(About this exercise): Only the lines from the one containing "(683, 133) = (749, 238): brown" through the end of the records should be retyped, exactly and including both ends; pictures stay out.

(Data excerpts):
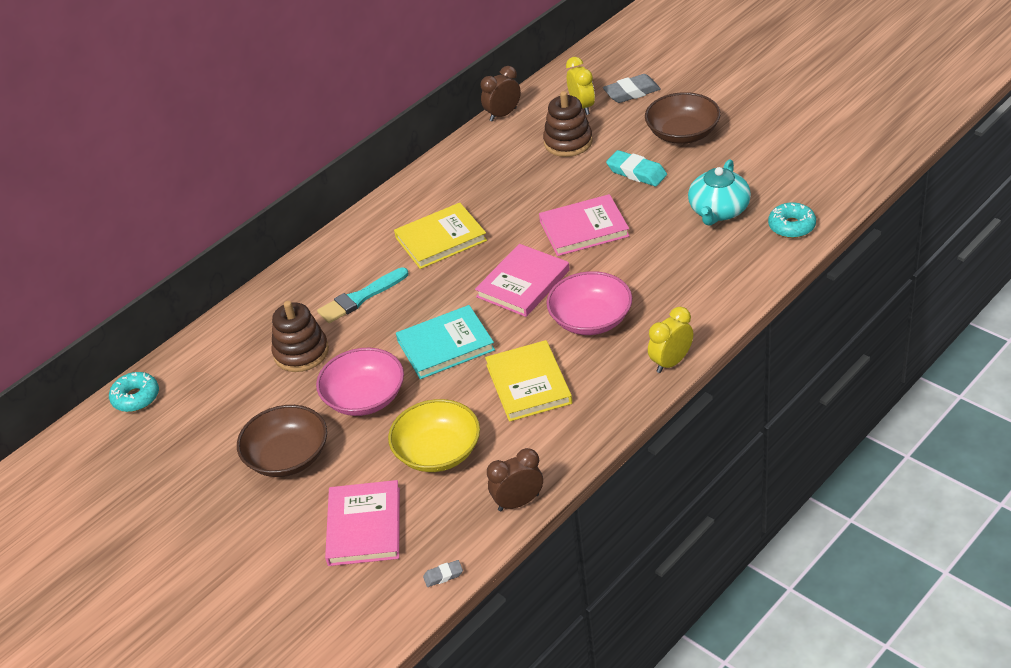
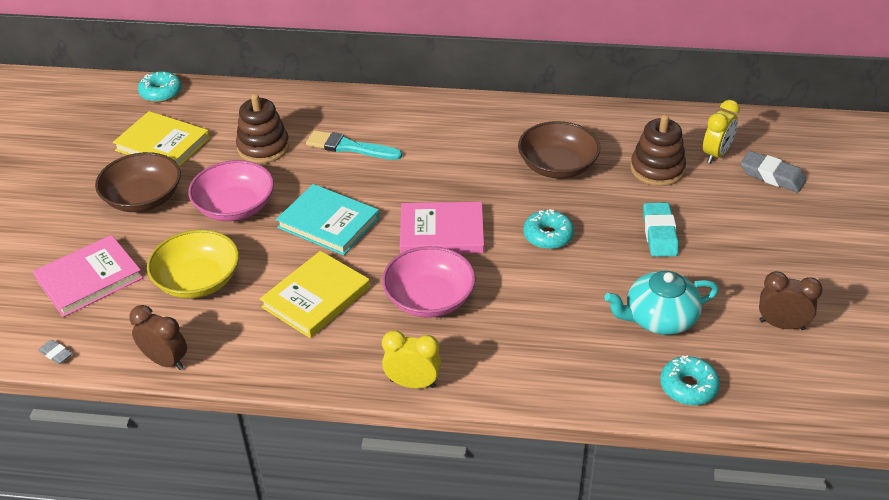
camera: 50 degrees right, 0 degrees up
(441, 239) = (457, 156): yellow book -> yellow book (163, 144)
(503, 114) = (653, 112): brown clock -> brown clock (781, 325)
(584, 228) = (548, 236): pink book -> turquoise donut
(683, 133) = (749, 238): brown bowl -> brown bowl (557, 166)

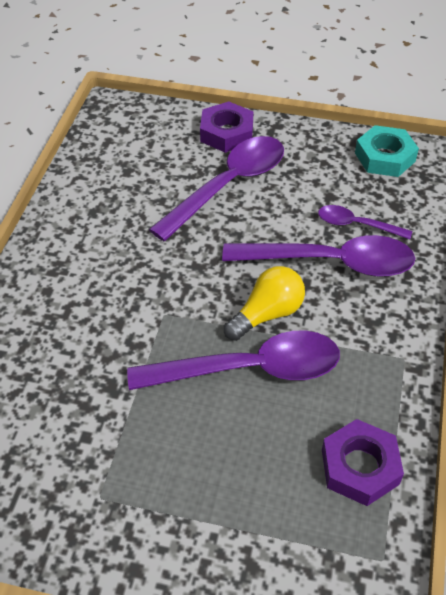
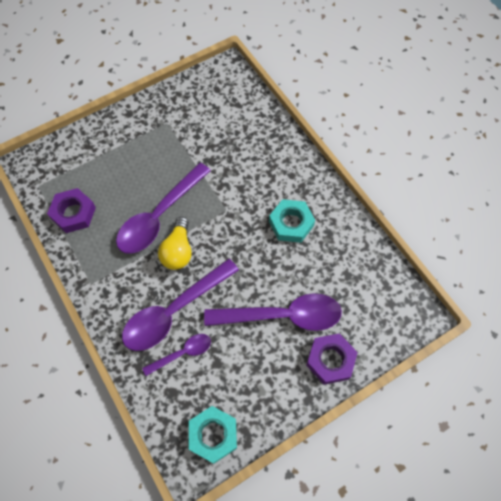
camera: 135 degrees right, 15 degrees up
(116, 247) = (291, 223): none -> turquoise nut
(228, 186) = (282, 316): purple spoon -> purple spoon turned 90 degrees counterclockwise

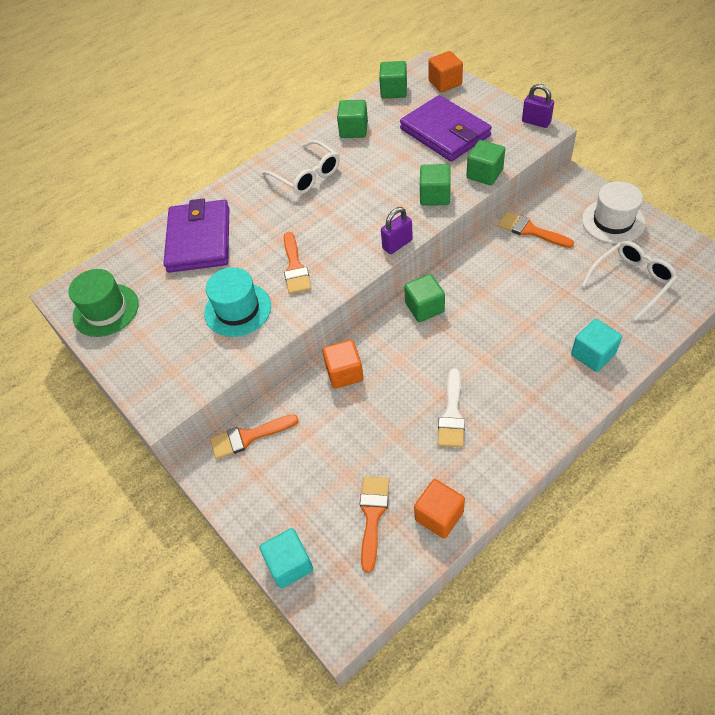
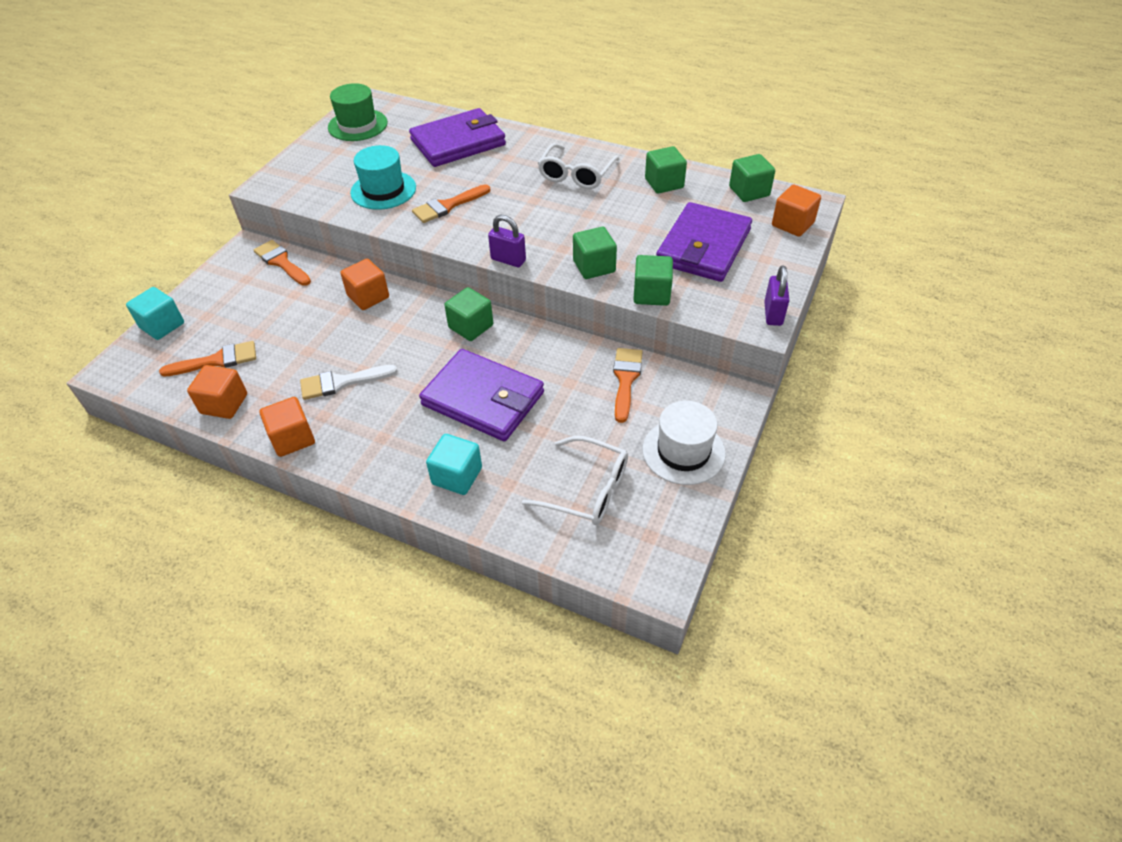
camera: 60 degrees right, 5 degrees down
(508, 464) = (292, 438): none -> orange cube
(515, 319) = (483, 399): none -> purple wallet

(Written response):
(683, 133) = (749, 238): brown bowl -> brown bowl (557, 166)

camera: 135 degrees right, 15 degrees up
(116, 247) = (291, 223): none -> turquoise nut
(228, 186) = (282, 316): purple spoon -> purple spoon turned 90 degrees counterclockwise

camera: 60 degrees right, 5 degrees down
(508, 464) = (292, 438): none -> orange cube
(515, 319) = (483, 399): none -> purple wallet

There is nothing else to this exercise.